■ Task goal
In the copy, include every entry exactly but none of its images.

Scene change data:
▼▼▼

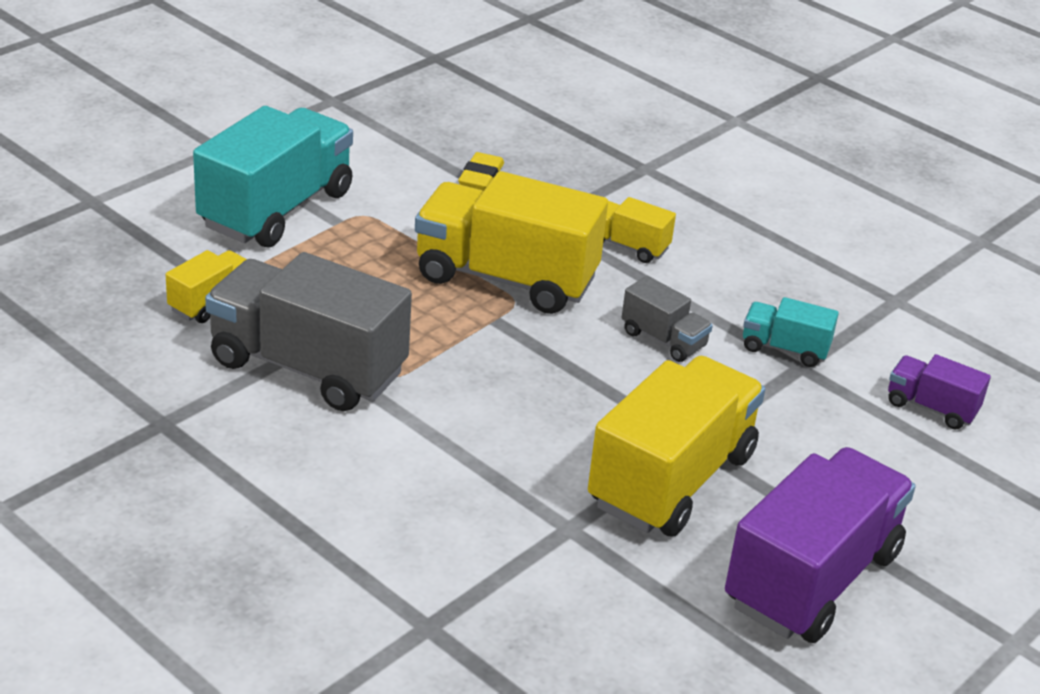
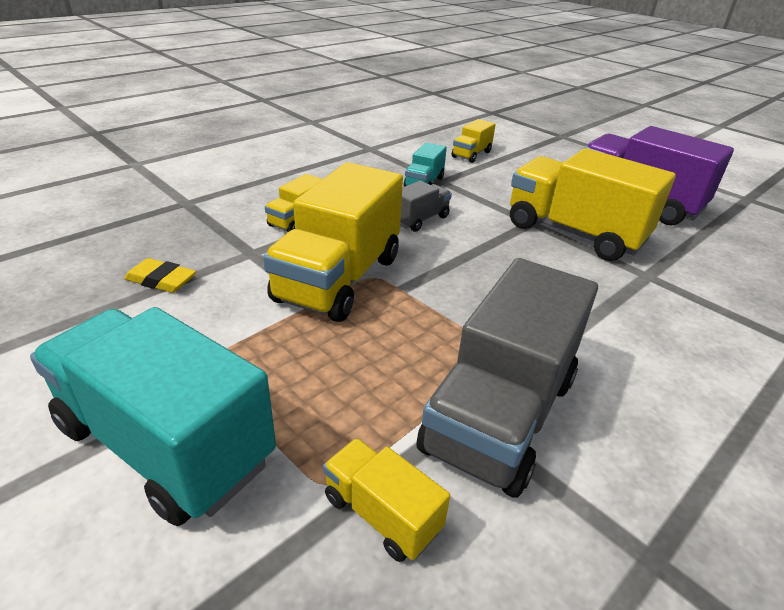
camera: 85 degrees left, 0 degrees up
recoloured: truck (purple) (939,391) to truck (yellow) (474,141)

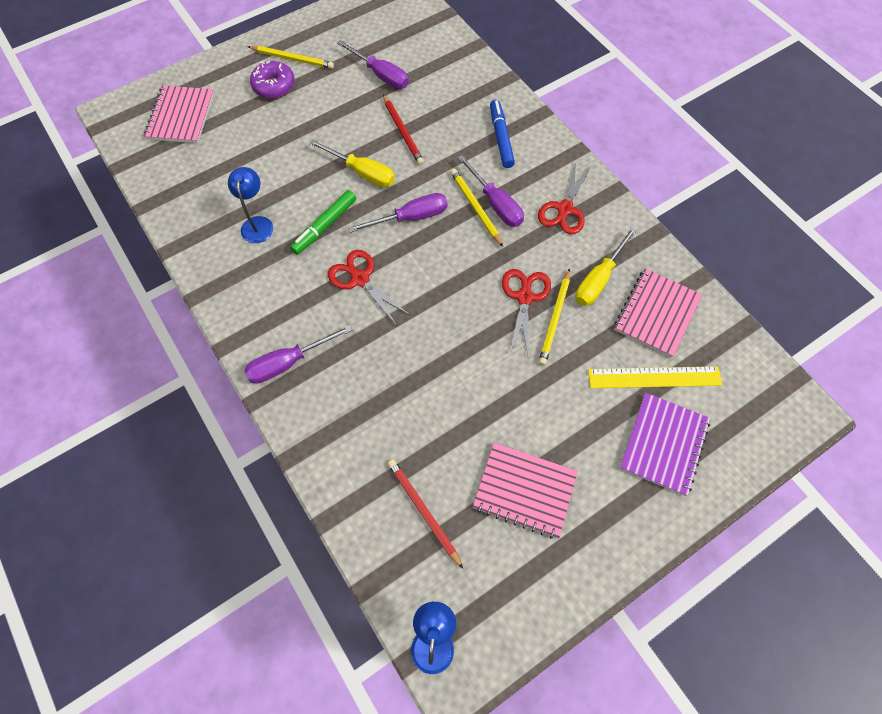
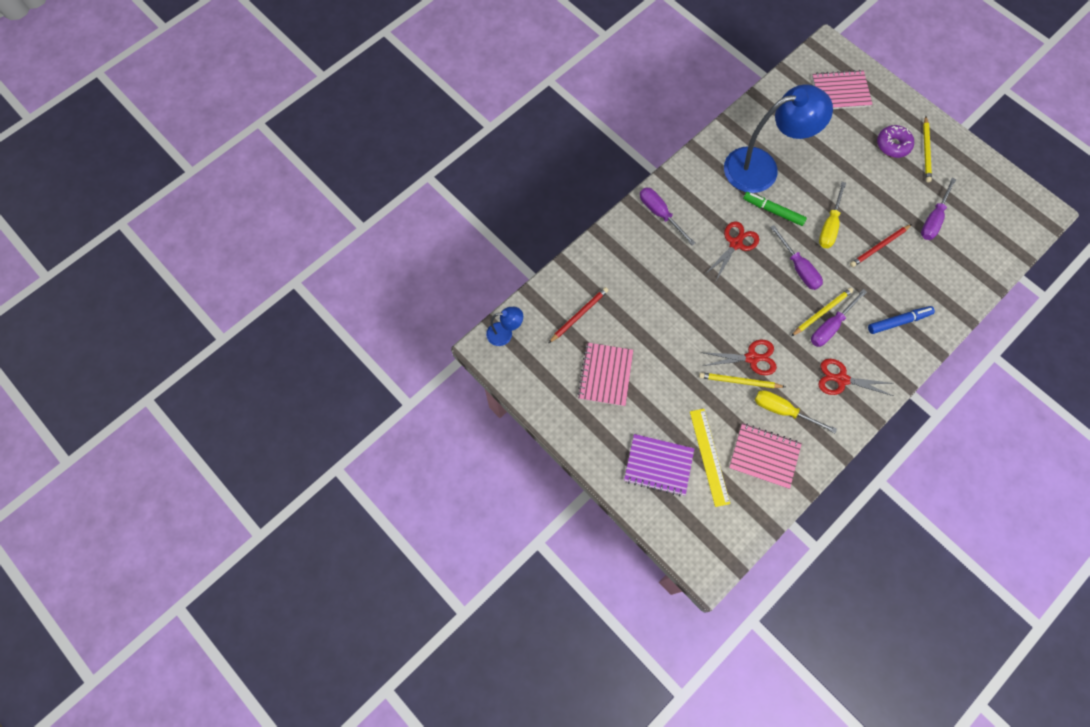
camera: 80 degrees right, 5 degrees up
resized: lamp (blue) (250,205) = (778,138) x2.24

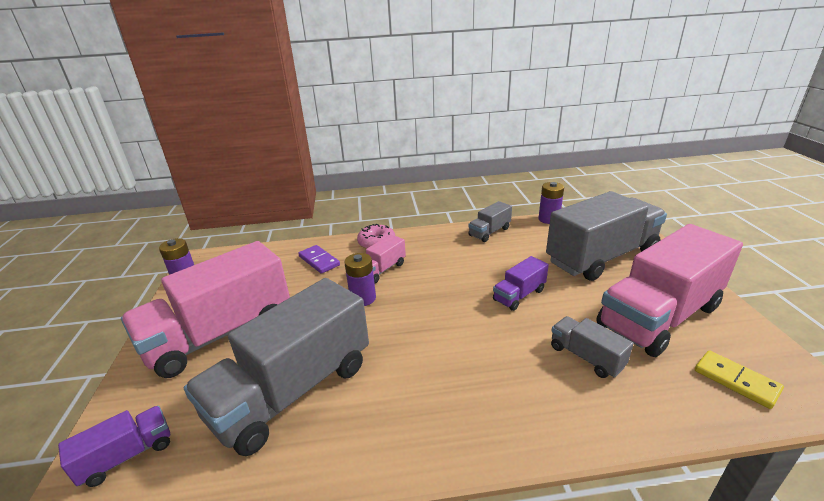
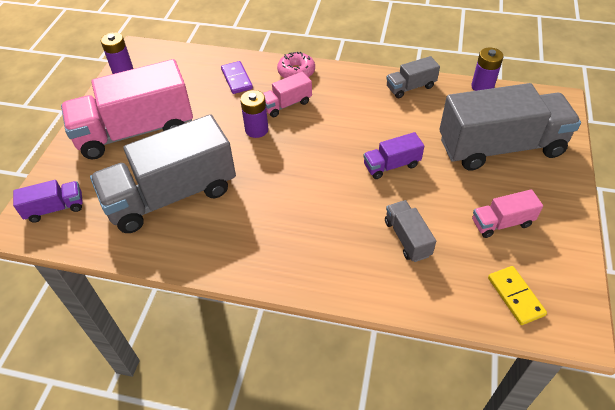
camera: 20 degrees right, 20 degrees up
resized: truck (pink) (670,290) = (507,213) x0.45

▲▲▲

■ Solved problem
camera: 85 degrees left, 0 degrees up
recoloured: truck (purple) (939,391) to truck (yellow) (474,141)

camera: 80 degrees right, 5 degrees up
resized: lamp (blue) (250,205) = (778,138) x2.24

camera: 20 degrees right, 20 degrees up
resized: truck (pink) (670,290) = (507,213) x0.45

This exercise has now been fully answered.